Given data —
========================================
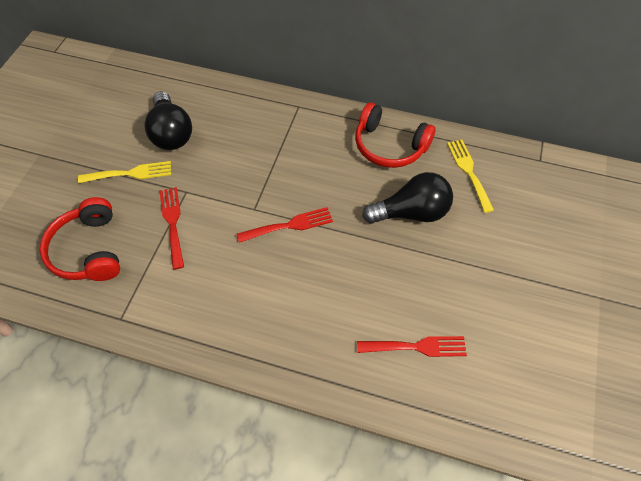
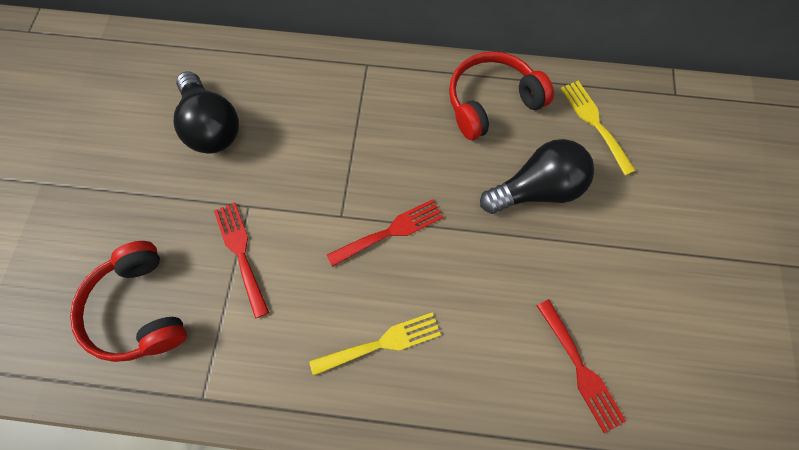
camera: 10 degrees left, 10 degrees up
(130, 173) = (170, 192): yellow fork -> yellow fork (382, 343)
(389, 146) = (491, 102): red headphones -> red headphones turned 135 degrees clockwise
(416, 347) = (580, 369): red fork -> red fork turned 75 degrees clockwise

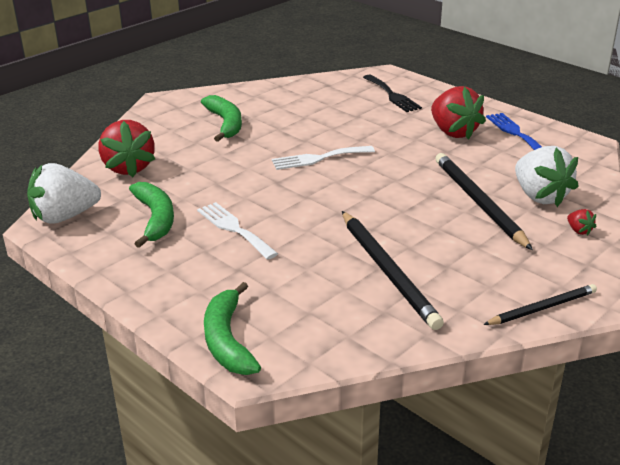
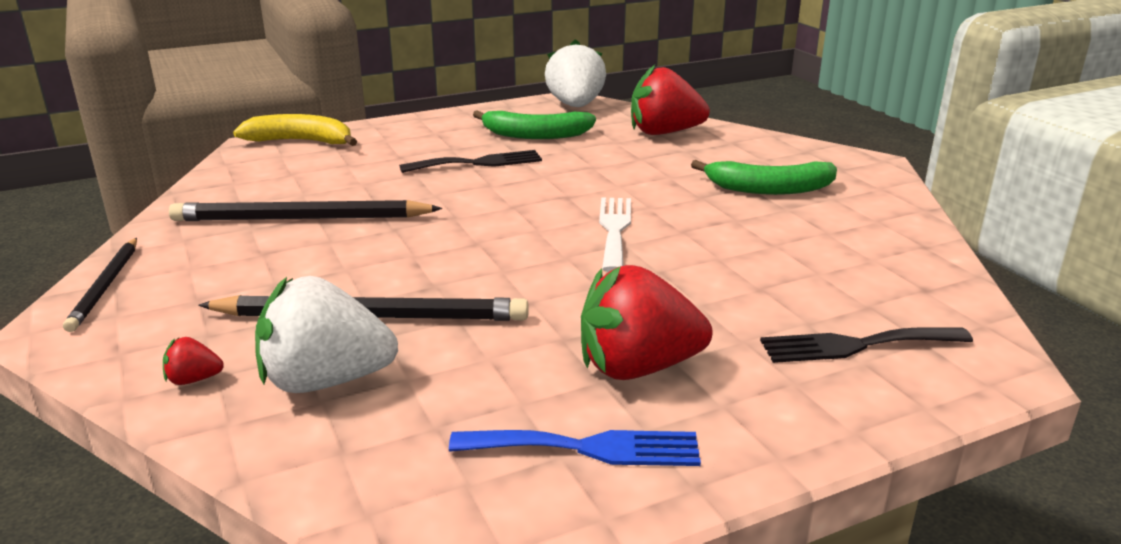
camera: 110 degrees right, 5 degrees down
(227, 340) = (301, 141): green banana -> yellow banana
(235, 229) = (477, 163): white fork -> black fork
========================================
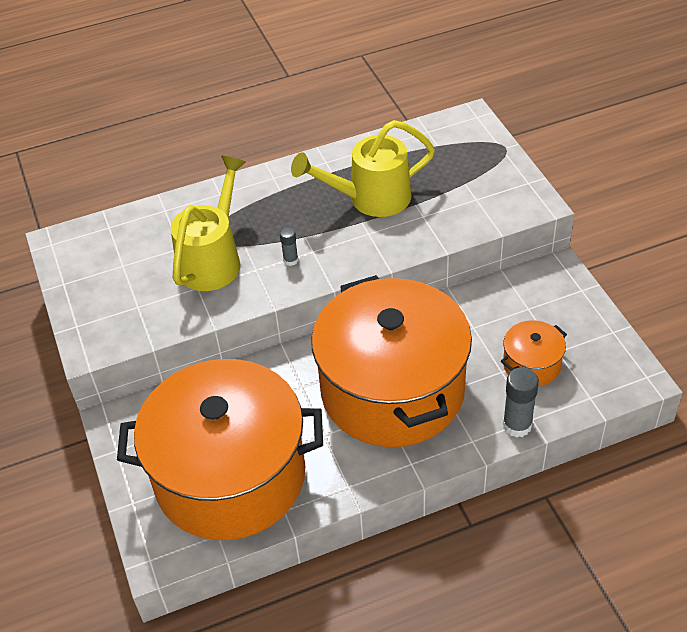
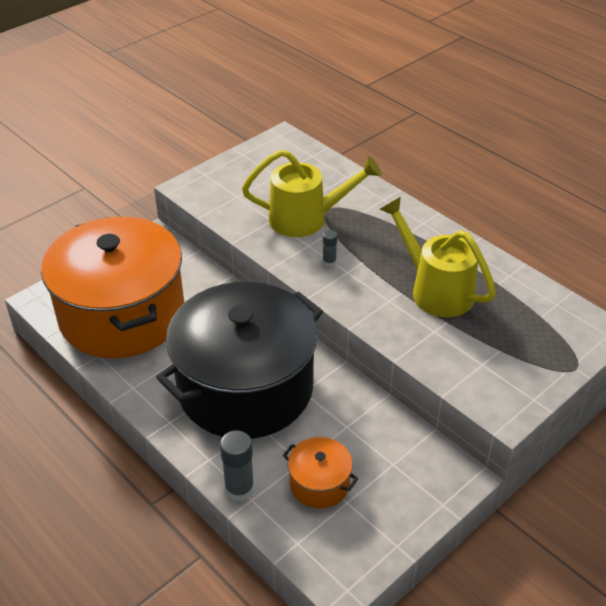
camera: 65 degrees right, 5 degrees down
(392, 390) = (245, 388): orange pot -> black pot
========================================
What you need to do — If a line in the listing includes the word "fork", it counts; report the number of such lines and nothing else.

Response to this task — 3